## [Problem requirements]
From the listing below, copy only the lines from the line that contains "orange plate B2:C2" to the line that contains "orange plate E7", counting those two lines as part of the copy.

## [Entries provided]
========

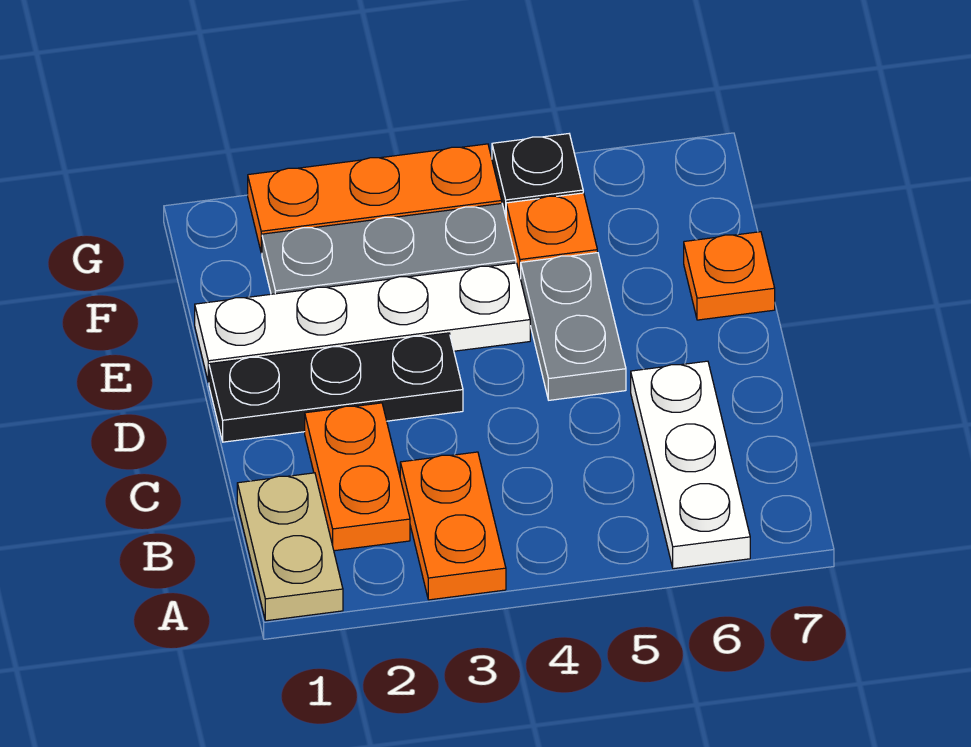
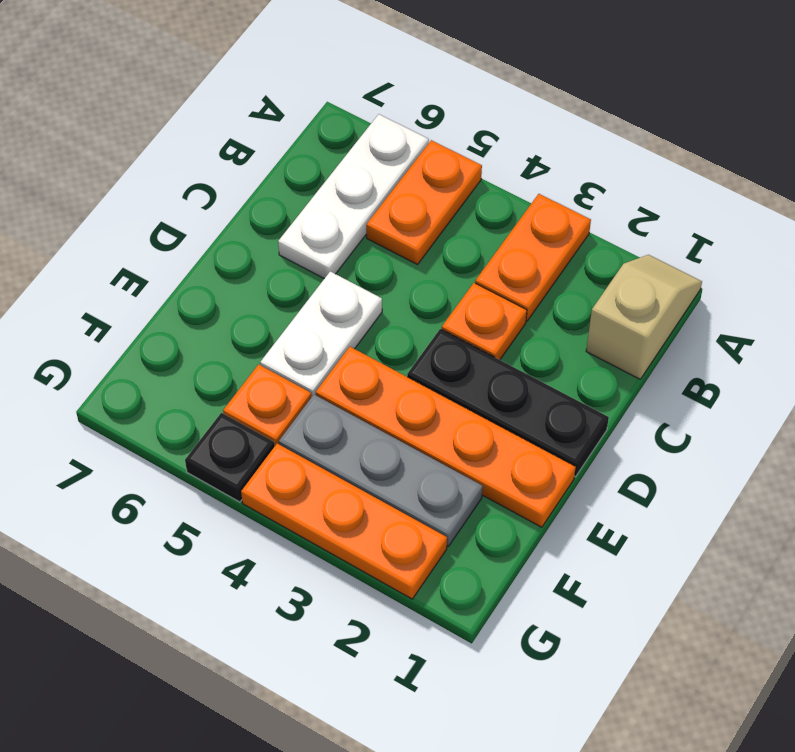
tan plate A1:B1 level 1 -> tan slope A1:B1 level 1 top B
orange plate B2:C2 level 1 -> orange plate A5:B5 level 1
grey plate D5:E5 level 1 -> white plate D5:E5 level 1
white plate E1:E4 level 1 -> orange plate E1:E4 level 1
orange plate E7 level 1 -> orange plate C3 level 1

========

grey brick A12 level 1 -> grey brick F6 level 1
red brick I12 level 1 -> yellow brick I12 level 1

========

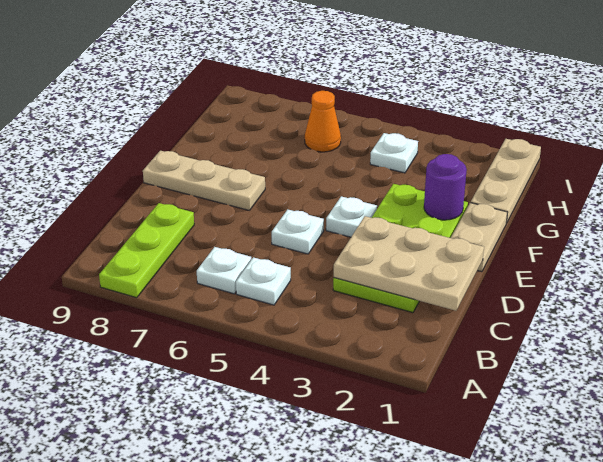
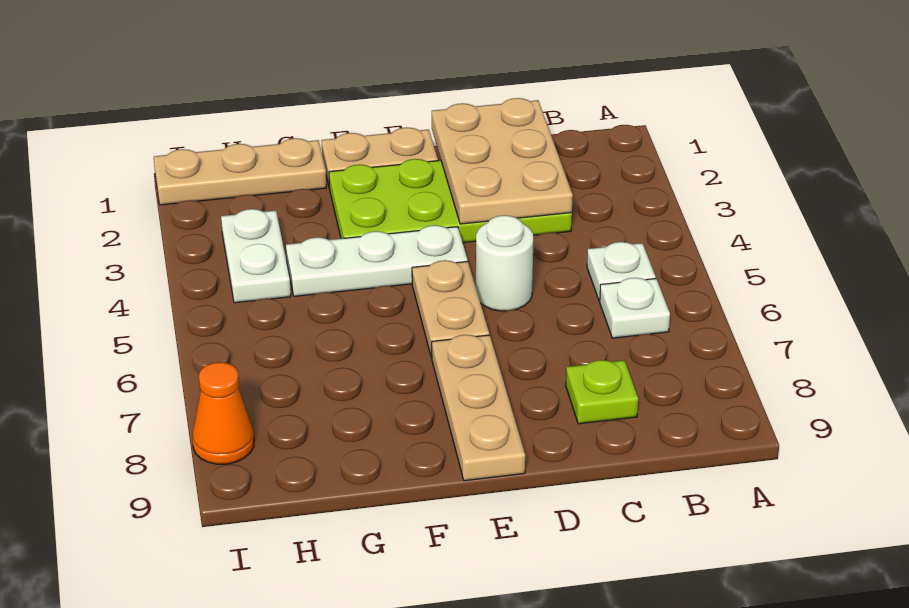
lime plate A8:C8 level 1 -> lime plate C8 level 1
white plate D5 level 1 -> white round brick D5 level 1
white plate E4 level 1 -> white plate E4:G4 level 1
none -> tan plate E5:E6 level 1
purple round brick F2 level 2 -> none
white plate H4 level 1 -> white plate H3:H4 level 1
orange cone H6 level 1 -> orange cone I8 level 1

========

## [Completed task]
orange plate B2:C2 level 1 -> orange plate A5:B5 level 1
grey plate D5:E5 level 1 -> white plate D5:E5 level 1
white plate E1:E4 level 1 -> orange plate E1:E4 level 1
orange plate E7 level 1 -> orange plate C3 level 1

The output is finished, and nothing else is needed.